WHAT NEEDS TO BE DONE. The whole listing that follows is to be restated word for word, images excluded.

PROVIDED RECORDS.
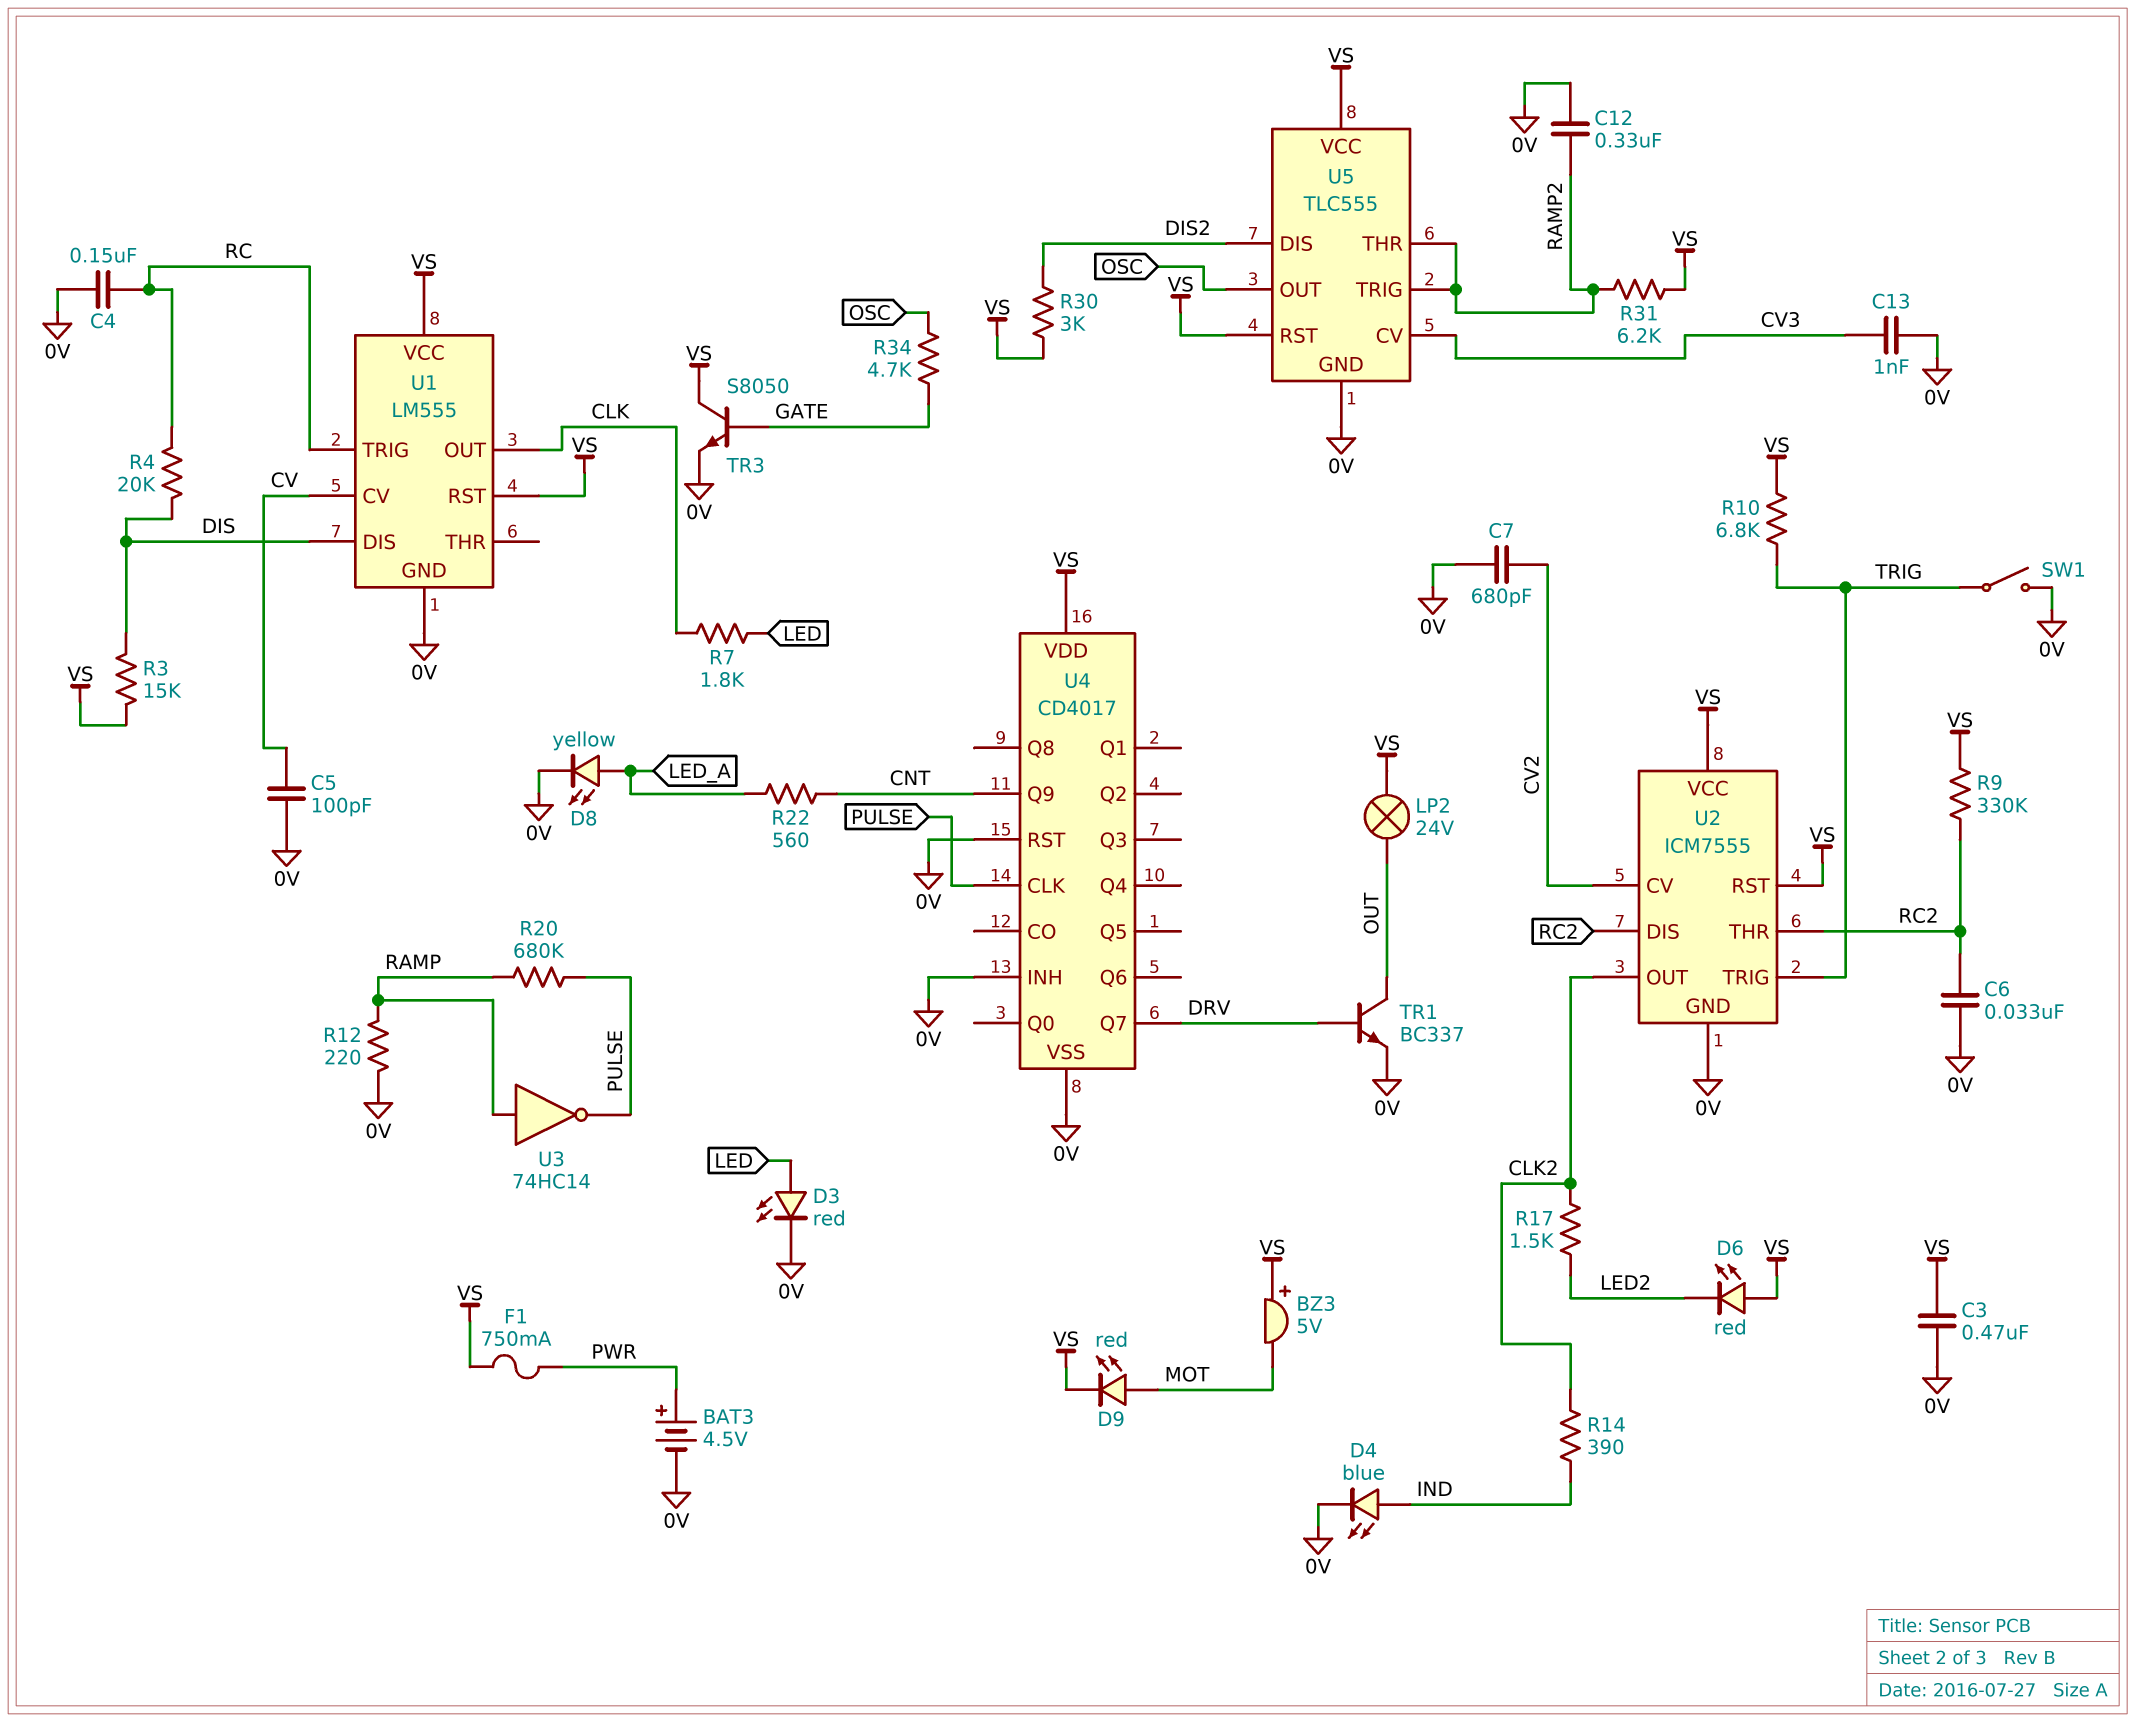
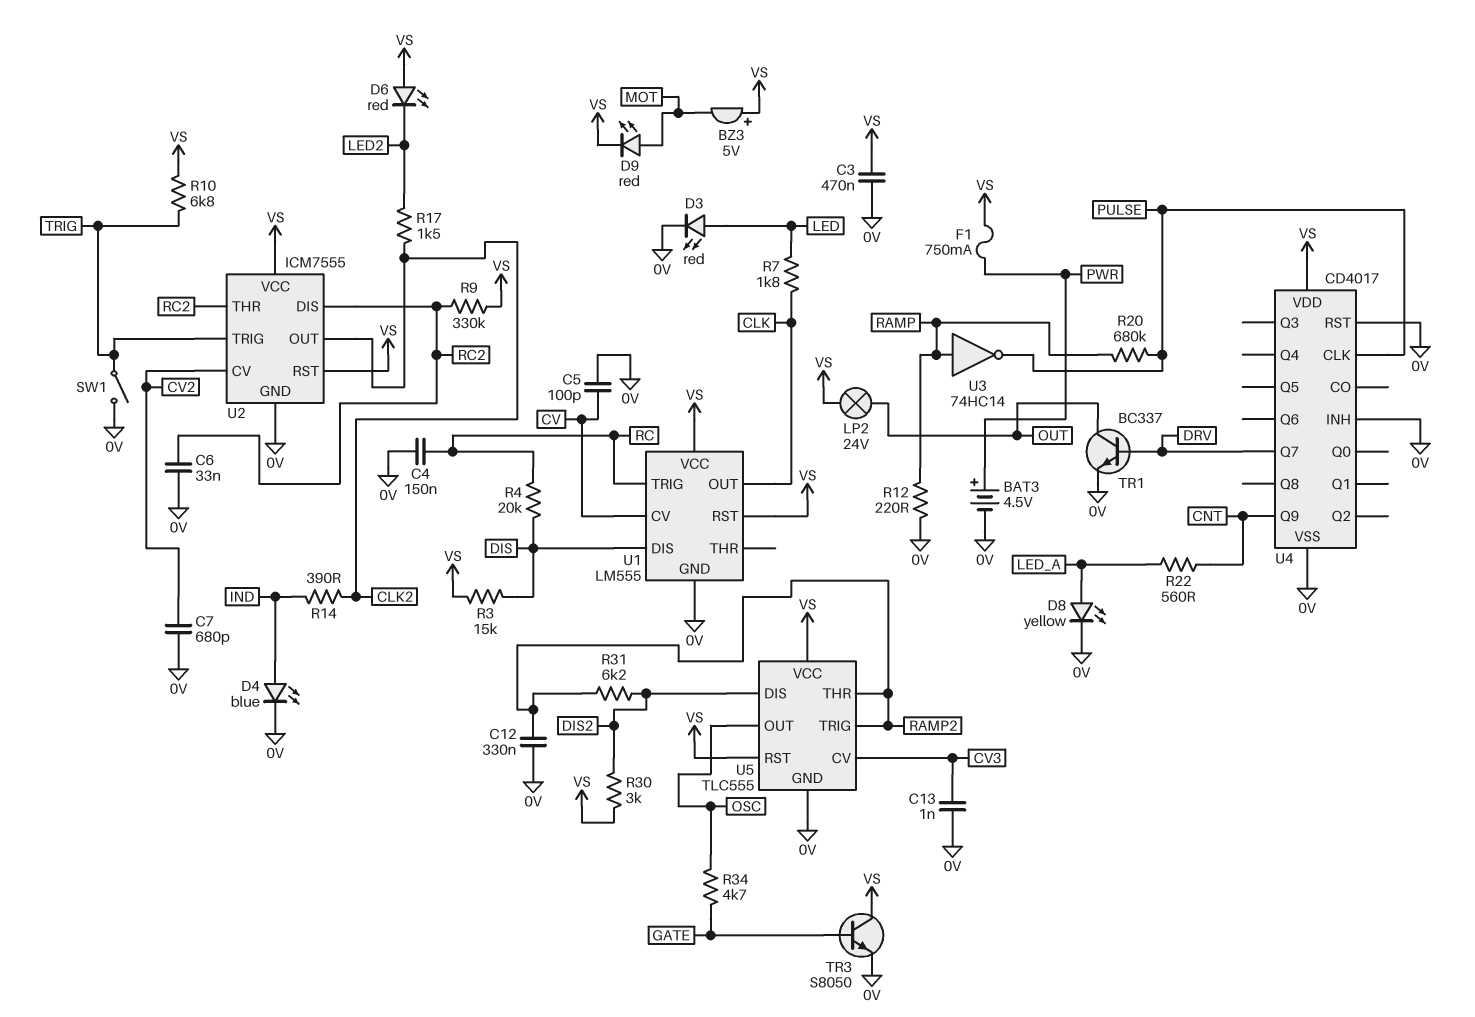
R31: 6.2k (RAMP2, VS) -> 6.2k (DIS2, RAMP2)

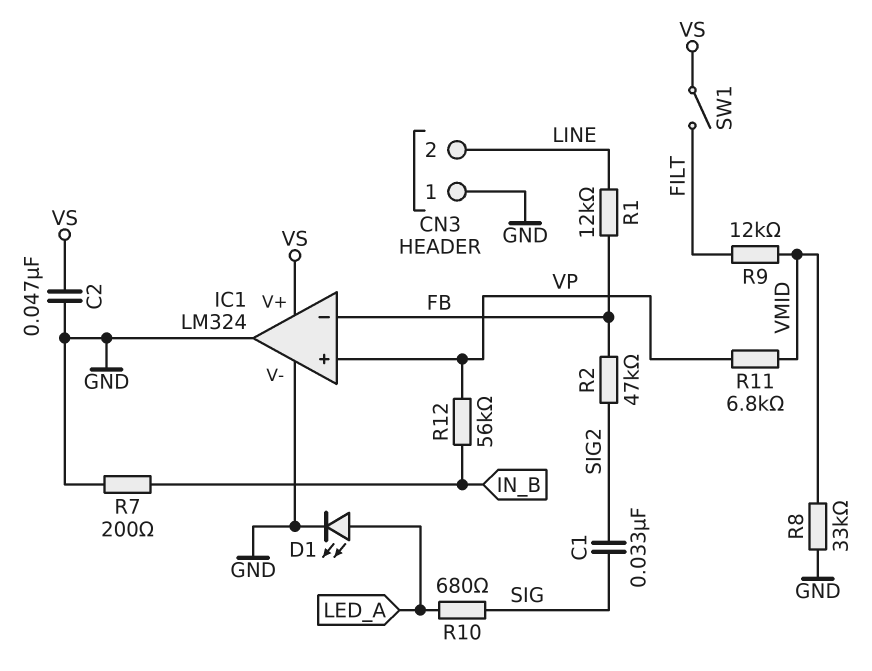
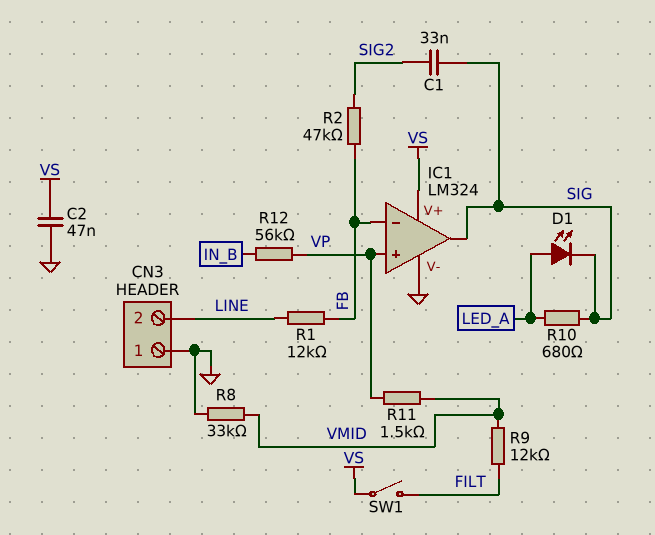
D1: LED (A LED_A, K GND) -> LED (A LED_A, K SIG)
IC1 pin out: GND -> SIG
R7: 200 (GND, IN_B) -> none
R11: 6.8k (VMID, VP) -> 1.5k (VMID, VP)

RESPONSE TO THIS EXERCISE.
R31: 6.2k (RAMP2, VS) -> 6.2k (DIS2, RAMP2)

D1: LED (A LED_A, K GND) -> LED (A LED_A, K SIG)
IC1 pin out: GND -> SIG
R7: 200 (GND, IN_B) -> none
R11: 6.8k (VMID, VP) -> 1.5k (VMID, VP)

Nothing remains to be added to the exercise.